(Difference listings)

+--

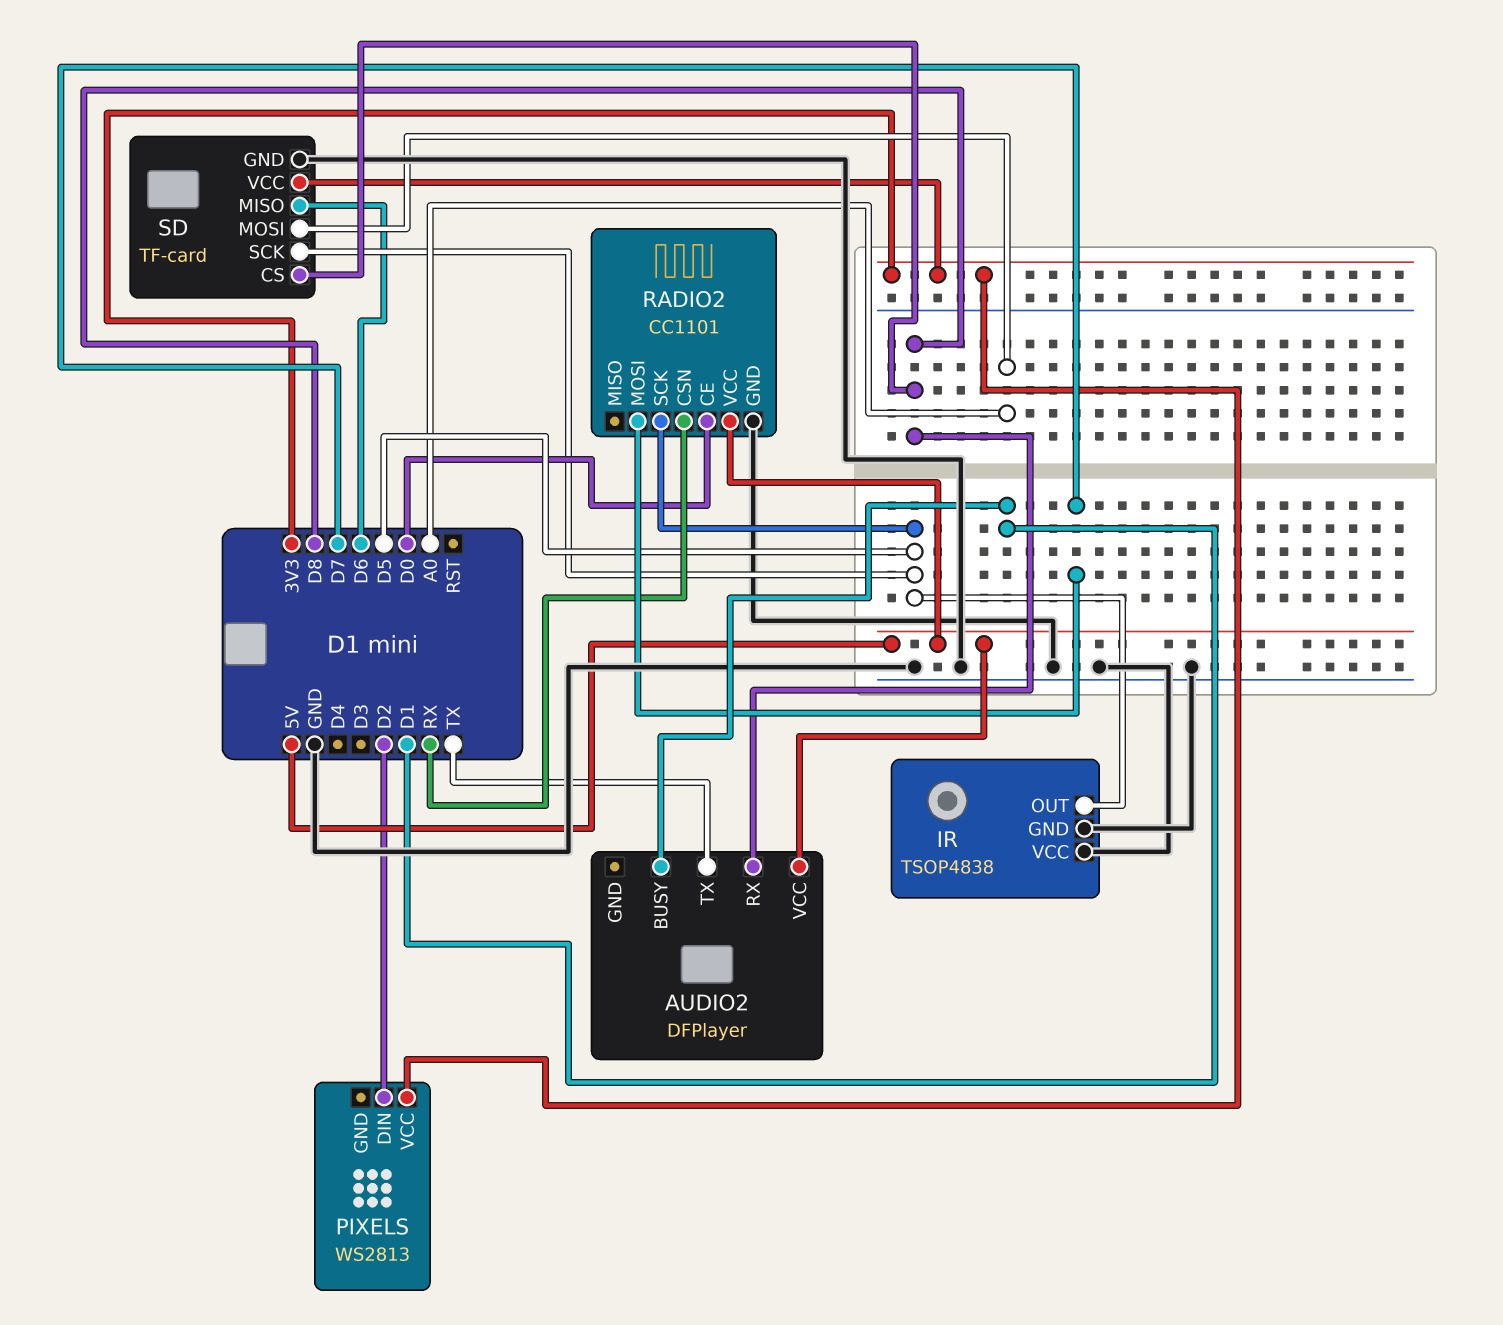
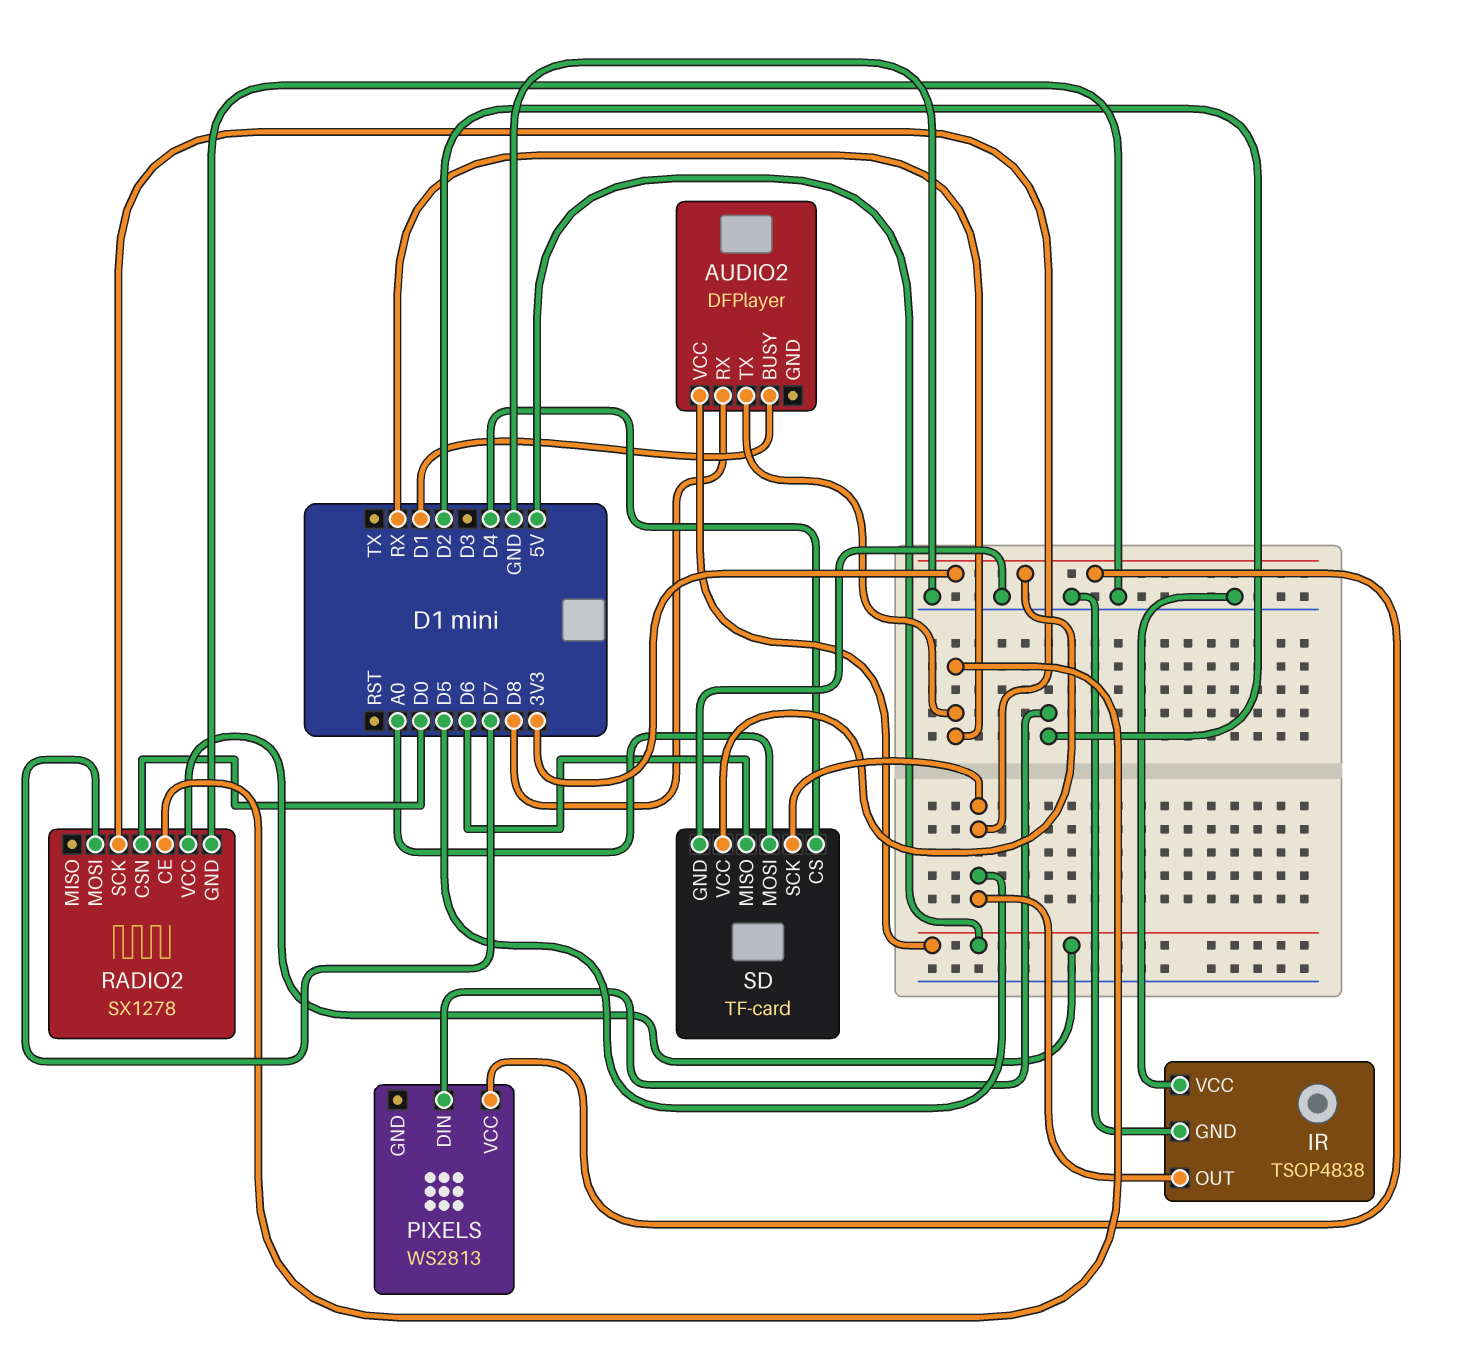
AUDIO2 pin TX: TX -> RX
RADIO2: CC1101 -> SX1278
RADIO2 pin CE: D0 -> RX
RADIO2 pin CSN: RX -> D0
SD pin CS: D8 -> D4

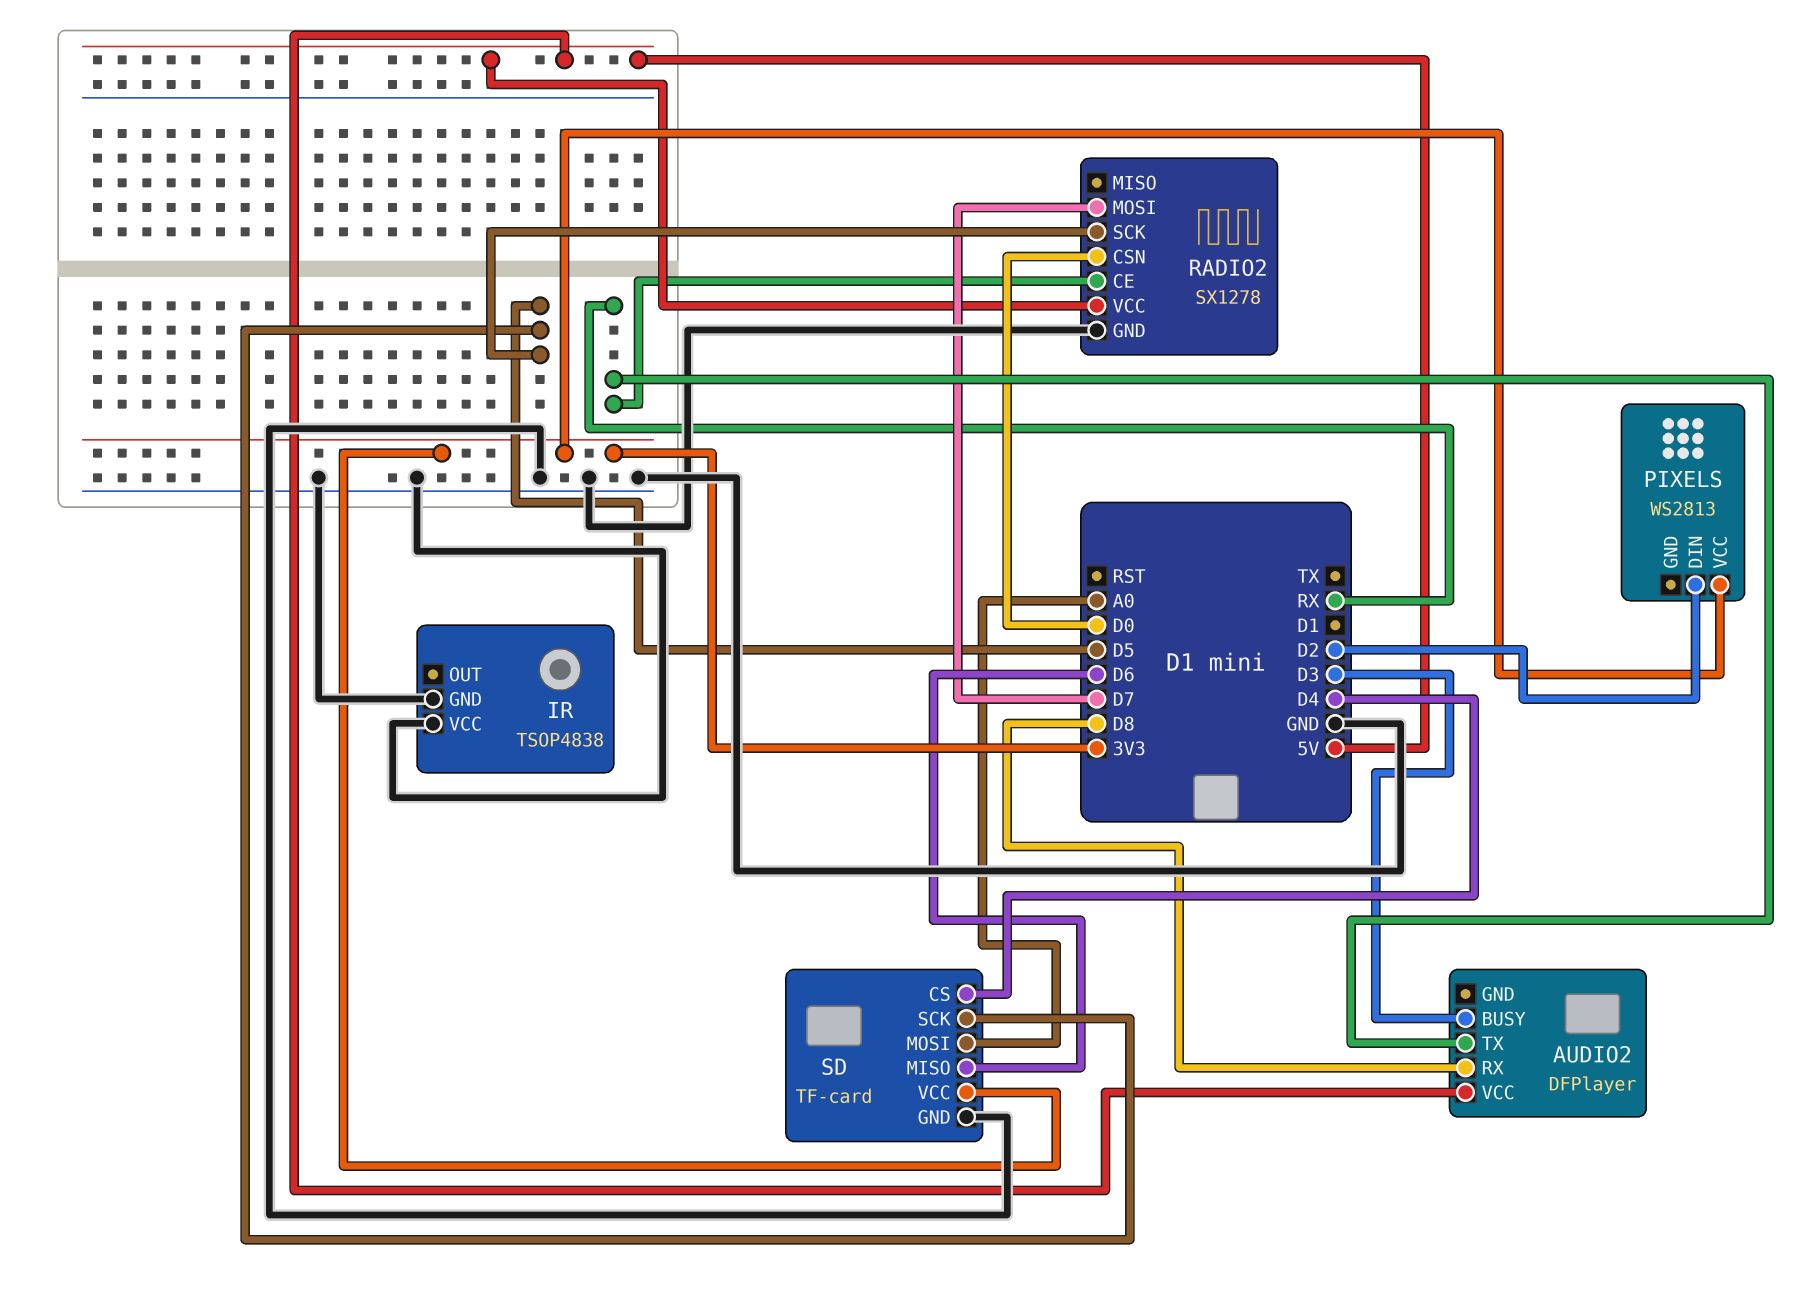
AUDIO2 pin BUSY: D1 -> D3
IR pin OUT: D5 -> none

+--

- _EXERCISE BRIEF_
Repeat word for word, and nothing more, the lines between the line containing "RADIO2 pin CE: D0 -> RX" and the last line of the records above, inclusive, without pictures.

- _ANSWER FOR THE TASK_
RADIO2 pin CE: D0 -> RX
RADIO2 pin CSN: RX -> D0
SD pin CS: D8 -> D4

AUDIO2 pin BUSY: D1 -> D3
IR pin OUT: D5 -> none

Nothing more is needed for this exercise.